▶ _Required action_
Return each record unchanged and drop the images.

▶ _Records supplied_
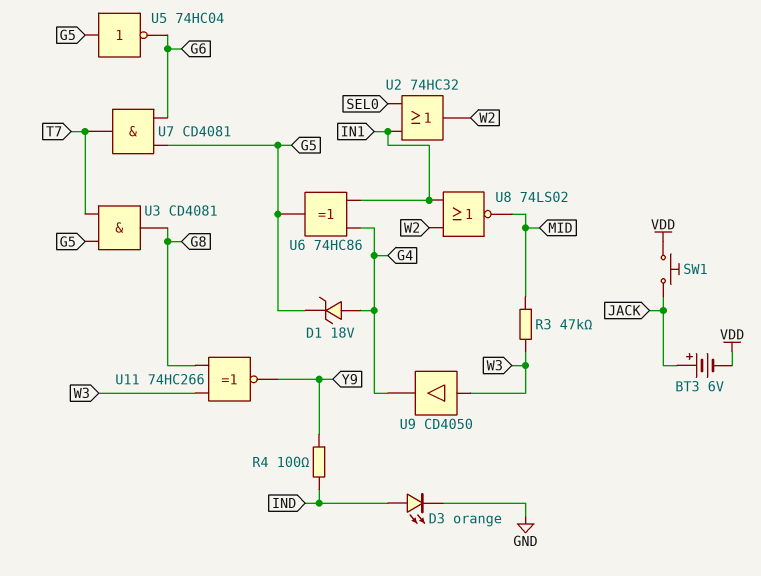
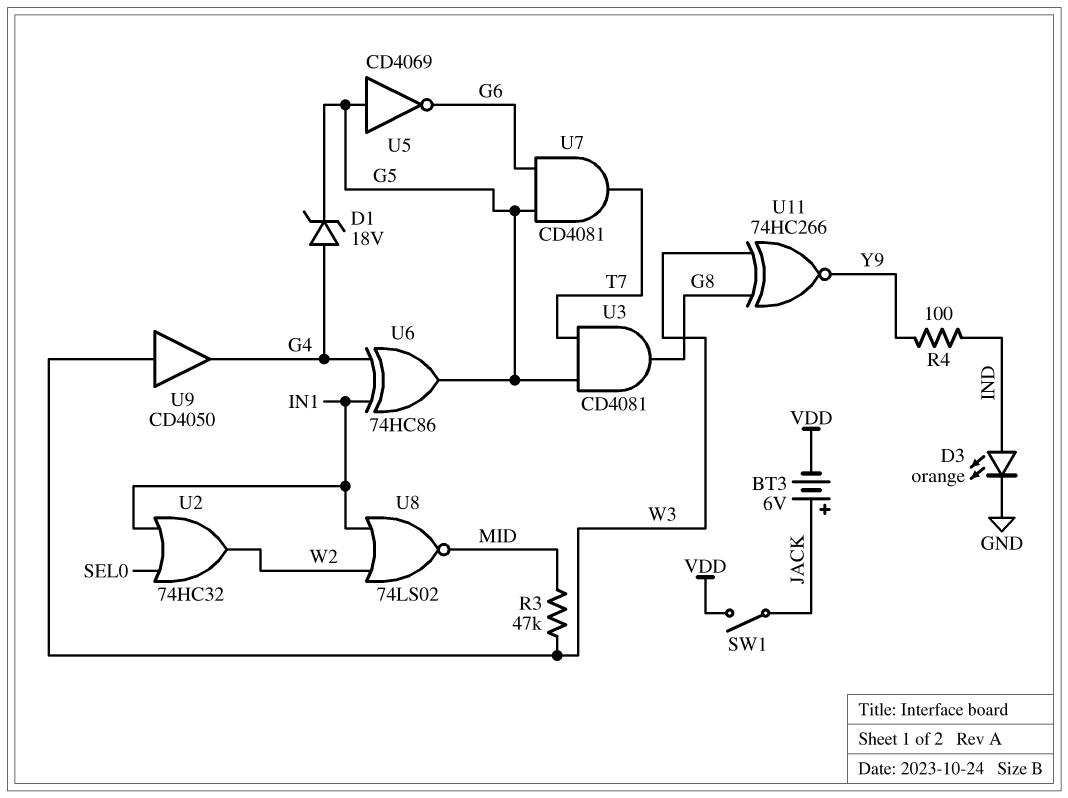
SW1: button (JACK, VDD) -> switch (JACK, VDD)
U5: NOT 74HC04 (in G5, out G6) -> NOT CD4069 (in G5, out G6)

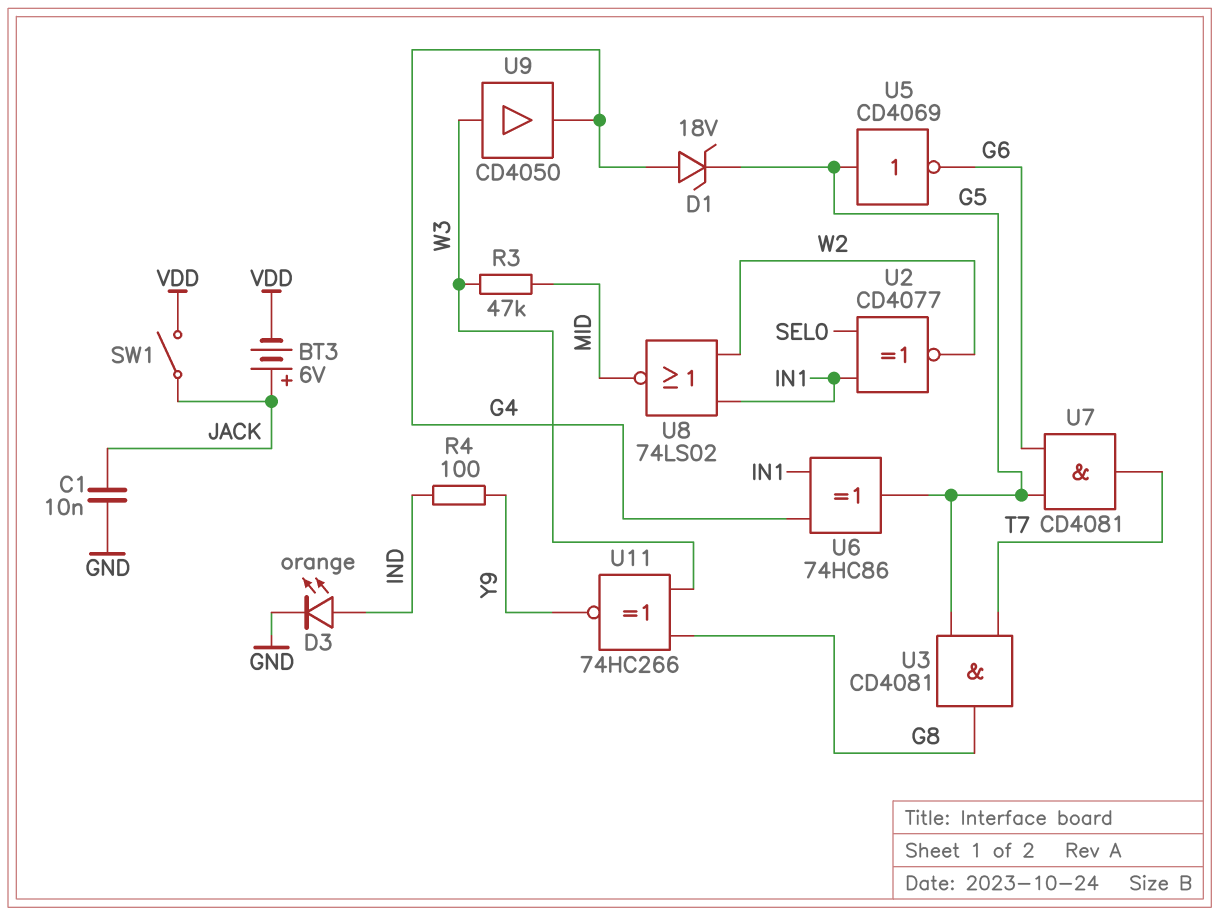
C1: none -> 10nF (GND, JACK)
U2: OR 74HC32 (in IN1, in SEL0, out W2) -> XNOR CD4077 (in IN1, in SEL0, out W2)

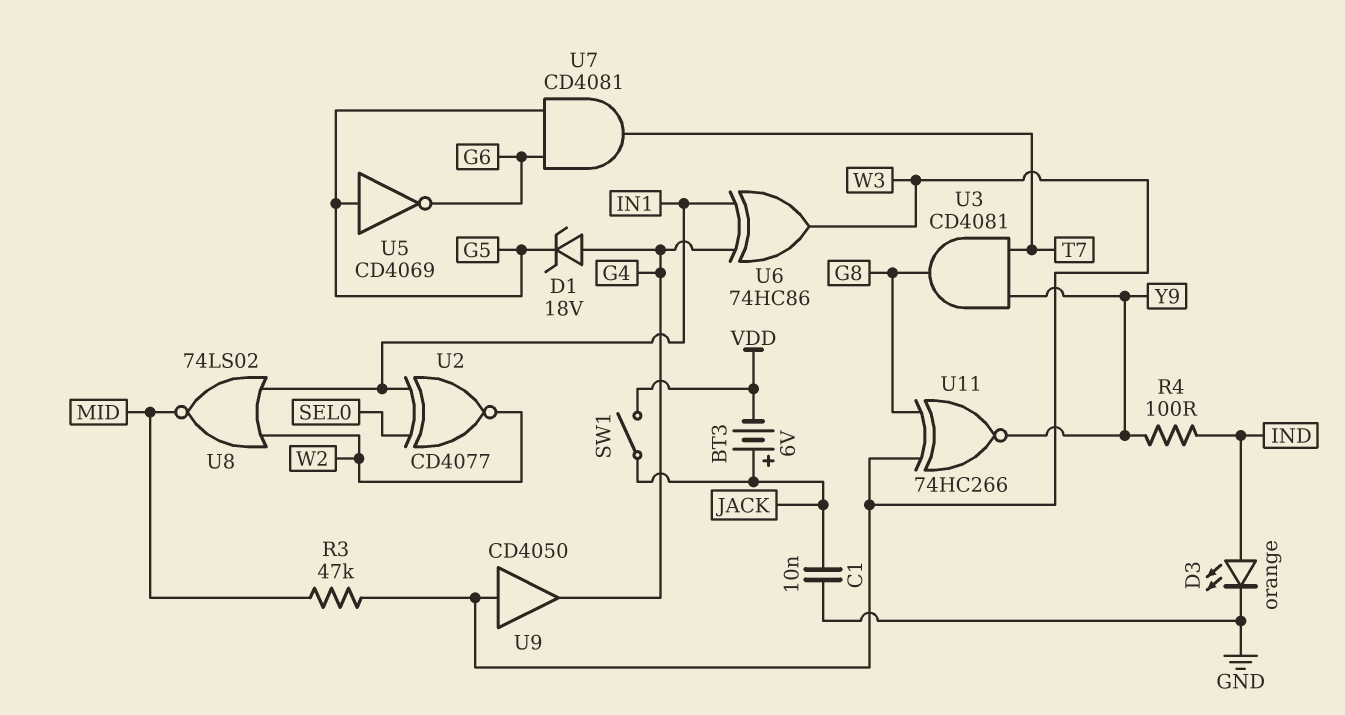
U3: AND CD4081 (in G5, in T7, out G8) -> AND CD4081 (in T7, in Y9, out G8)
U6: XOR 74HC86 (in G4, in IN1, out G5) -> XOR 74HC86 (in G4, in IN1, out W3)

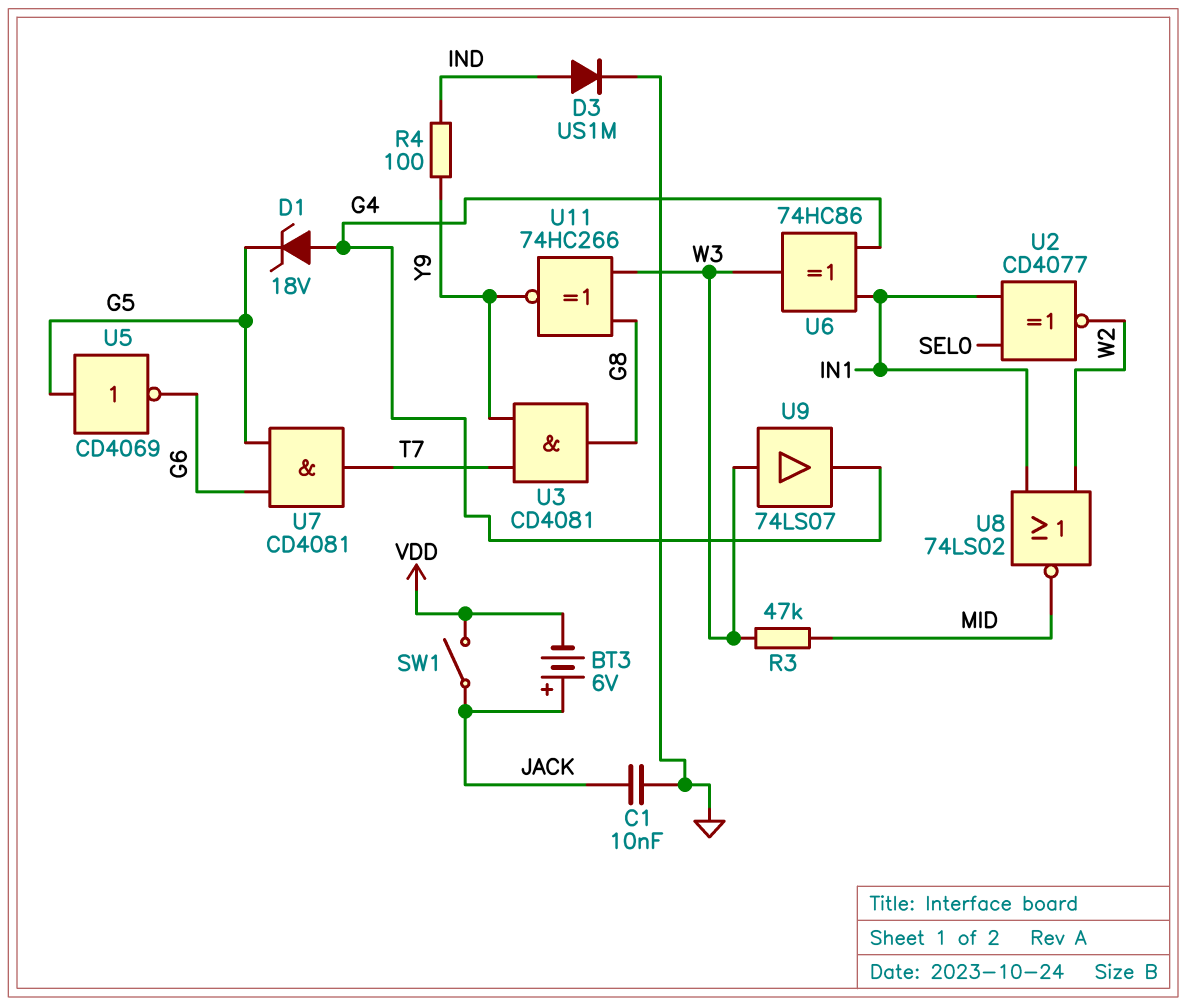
D3: LED orange (A IND, K GND) -> diode US1M (A IND, K GND)
U9: buffer CD4050 (in W3, out G4) -> buffer 74LS07 (in W3, out G4)

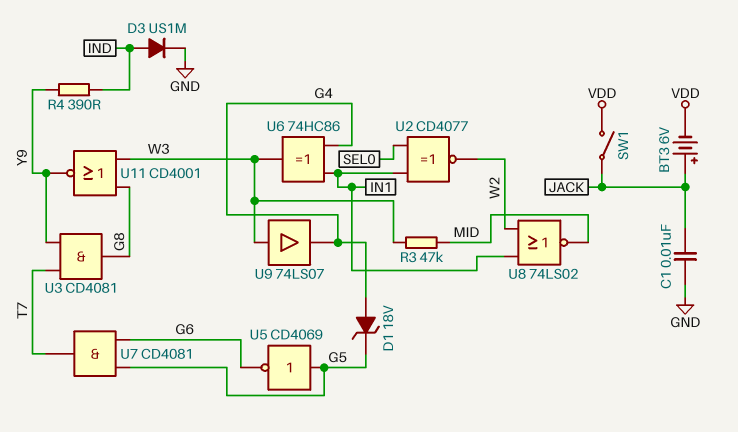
R4: 100 (IND, Y9) -> 390 (IND, Y9)
U11: XNOR 74HC266 (in G8, in W3, out Y9) -> NOR CD4001 (in G8, in W3, out Y9)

▶ _Problem solution_
SW1: button (JACK, VDD) -> switch (JACK, VDD)
U5: NOT 74HC04 (in G5, out G6) -> NOT CD4069 (in G5, out G6)

C1: none -> 10nF (GND, JACK)
U2: OR 74HC32 (in IN1, in SEL0, out W2) -> XNOR CD4077 (in IN1, in SEL0, out W2)

U3: AND CD4081 (in G5, in T7, out G8) -> AND CD4081 (in T7, in Y9, out G8)
U6: XOR 74HC86 (in G4, in IN1, out G5) -> XOR 74HC86 (in G4, in IN1, out W3)

D3: LED orange (A IND, K GND) -> diode US1M (A IND, K GND)
U9: buffer CD4050 (in W3, out G4) -> buffer 74LS07 (in W3, out G4)

R4: 100 (IND, Y9) -> 390 (IND, Y9)
U11: XNOR 74HC266 (in G8, in W3, out Y9) -> NOR CD4001 (in G8, in W3, out Y9)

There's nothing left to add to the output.